* REQUIRED WORK
Reproduce every entry that follows word for word, but omit the images.

* MATERIAL FOR THIS EXERCISE
+++++
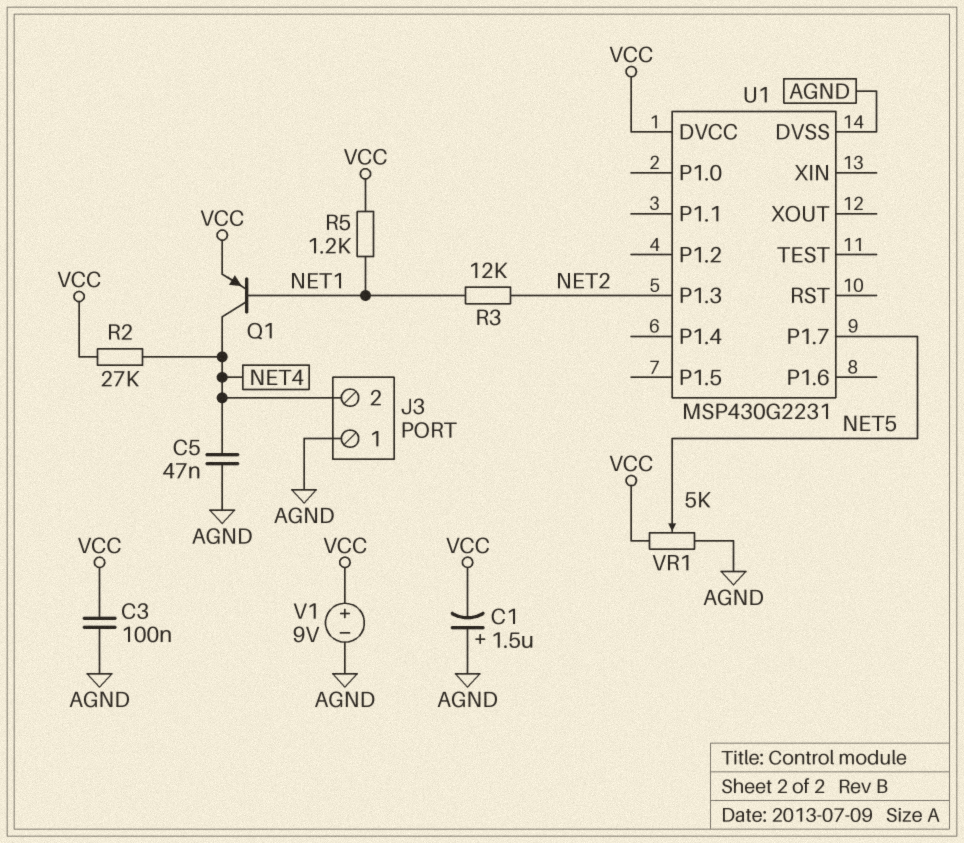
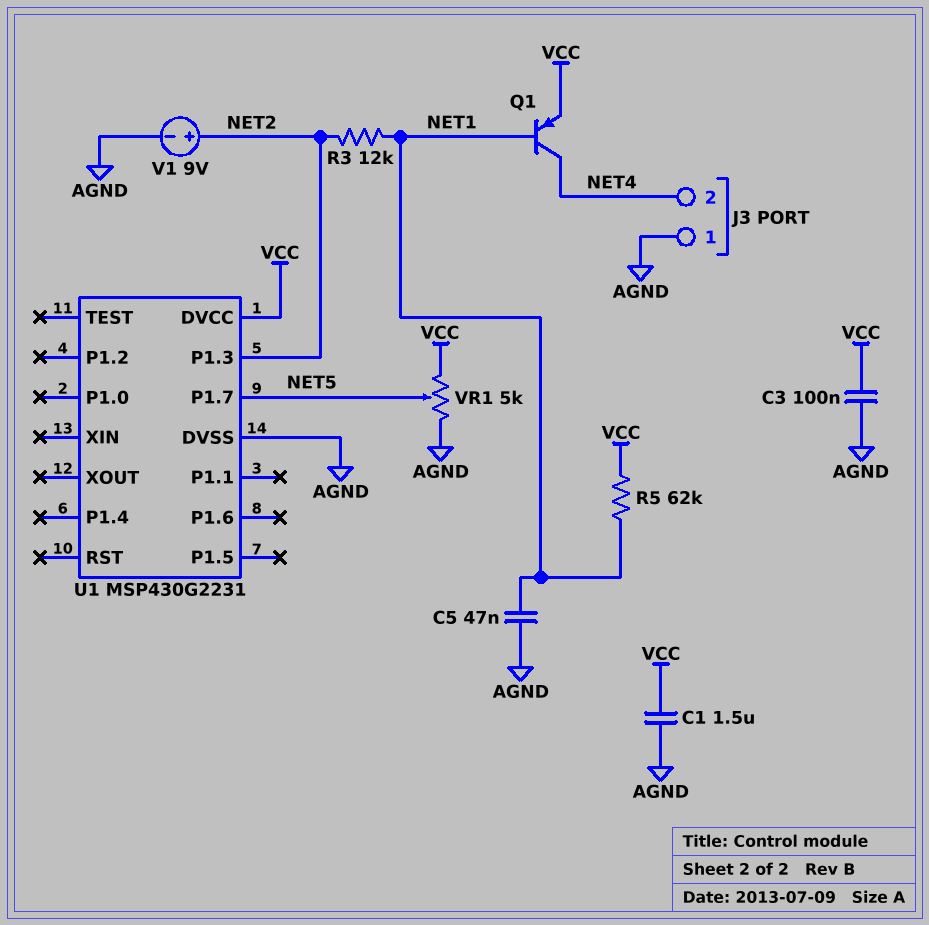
C1: 1.5uF (plus AGND, minus VCC) -> 1.5uF (AGND, VCC)
C5: 47nF (AGND, NET4) -> 47nF (AGND, NET1)
R2: 27k (NET4, VCC) -> none
R5: 1.2k (NET1, VCC) -> 62k (NET1, VCC)
V1: 9V (plus VCC, minus AGND) -> 9V (plus NET2, minus AGND)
+++++
* RESULT
C1: 1.5uF (plus AGND, minus VCC) -> 1.5uF (AGND, VCC)
C5: 47nF (AGND, NET4) -> 47nF (AGND, NET1)
R2: 27k (NET4, VCC) -> none
R5: 1.2k (NET1, VCC) -> 62k (NET1, VCC)
V1: 9V (plus VCC, minus AGND) -> 9V (plus NET2, minus AGND)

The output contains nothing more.